##### INFORMATION PROVIDED #####

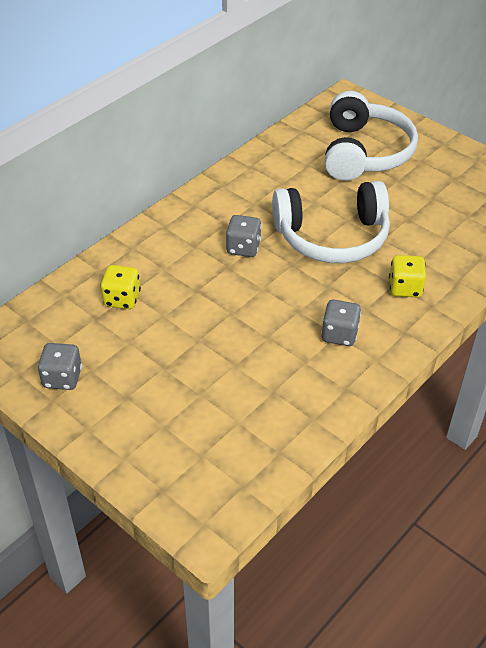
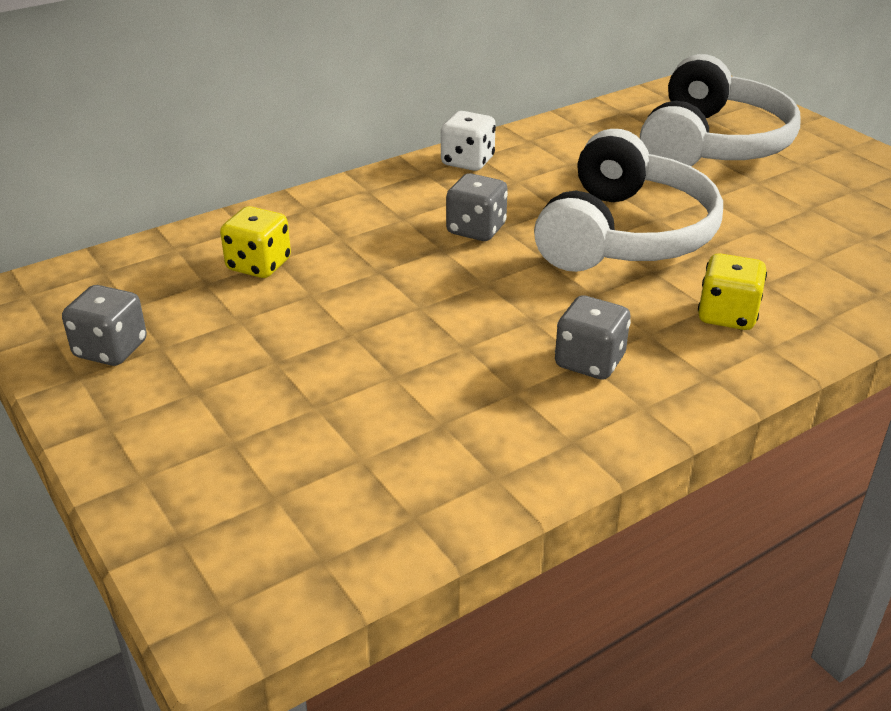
camera: 15 degrees right, 10 degrees down
white headphones [272,181,390,263] -> white headphones turned 75 degrees counterclockwise [534,129,723,272]
none -> white dice [441,111,496,171]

#####

WORK REQUIRED: Output the listing above in full, exactly. No images.

FINAL ANSWER:
camera: 15 degrees right, 10 degrees down
white headphones [272,181,390,263] -> white headphones turned 75 degrees counterclockwise [534,129,723,272]
none -> white dice [441,111,496,171]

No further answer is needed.